----- MATERIAL FOR THIS TASK -----

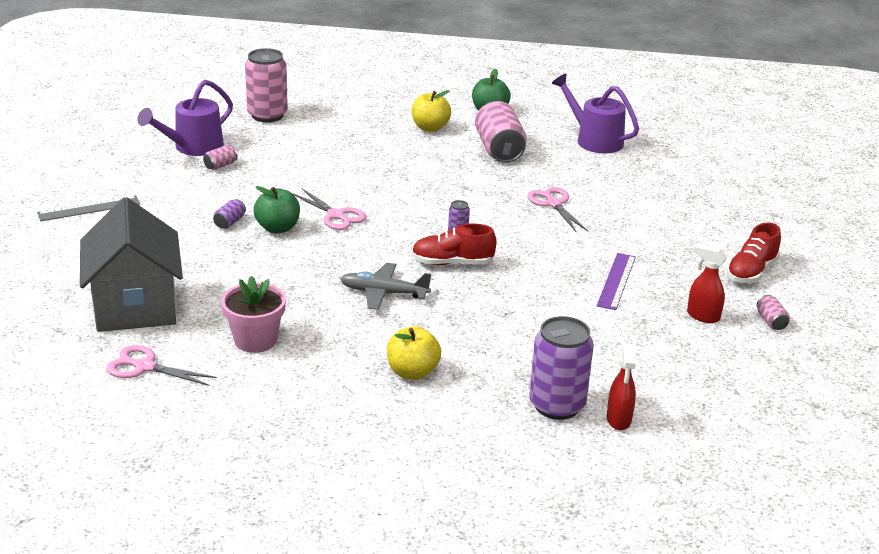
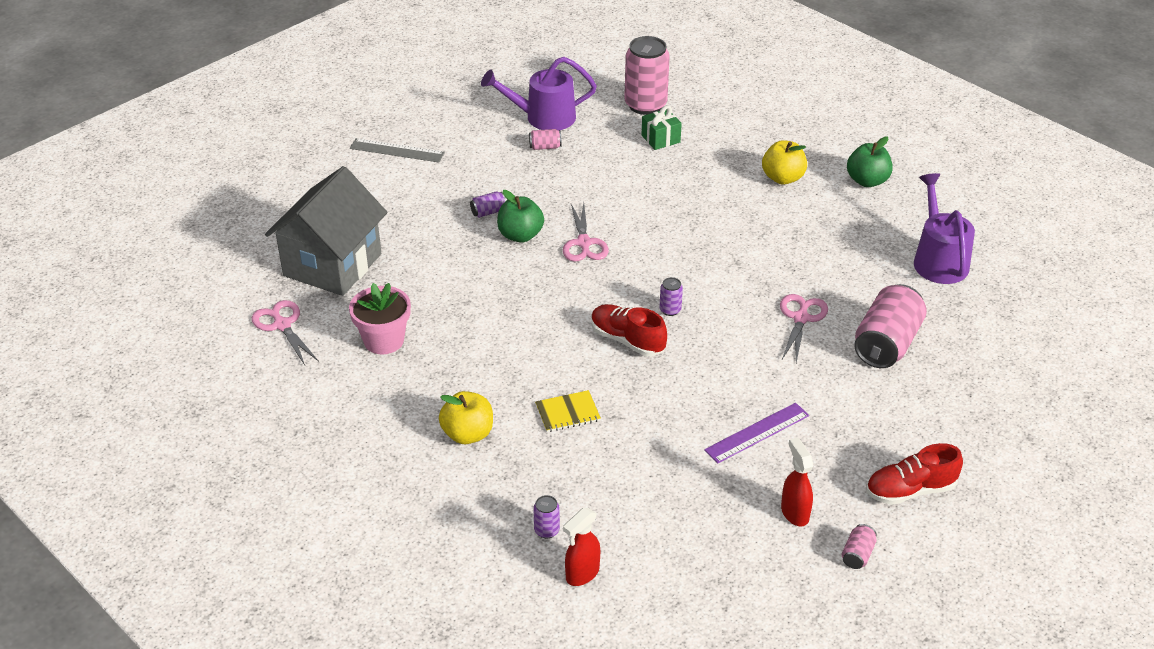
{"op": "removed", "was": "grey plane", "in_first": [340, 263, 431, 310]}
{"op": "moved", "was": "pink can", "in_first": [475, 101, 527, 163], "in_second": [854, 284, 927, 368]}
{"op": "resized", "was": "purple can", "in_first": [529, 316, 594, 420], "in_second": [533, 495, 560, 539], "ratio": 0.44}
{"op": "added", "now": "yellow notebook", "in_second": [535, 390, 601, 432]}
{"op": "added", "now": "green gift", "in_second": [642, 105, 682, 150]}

-----

| EXERCISE INSTRUCTIONS |
When you transcribe the entries above, keep every word exact and leave out the pictures.

| SOLVED EXERCISE |
{"op": "removed", "was": "grey plane", "in_first": [340, 263, 431, 310]}
{"op": "moved", "was": "pink can", "in_first": [475, 101, 527, 163], "in_second": [854, 284, 927, 368]}
{"op": "resized", "was": "purple can", "in_first": [529, 316, 594, 420], "in_second": [533, 495, 560, 539], "ratio": 0.44}
{"op": "added", "now": "yellow notebook", "in_second": [535, 390, 601, 432]}
{"op": "added", "now": "green gift", "in_second": [642, 105, 682, 150]}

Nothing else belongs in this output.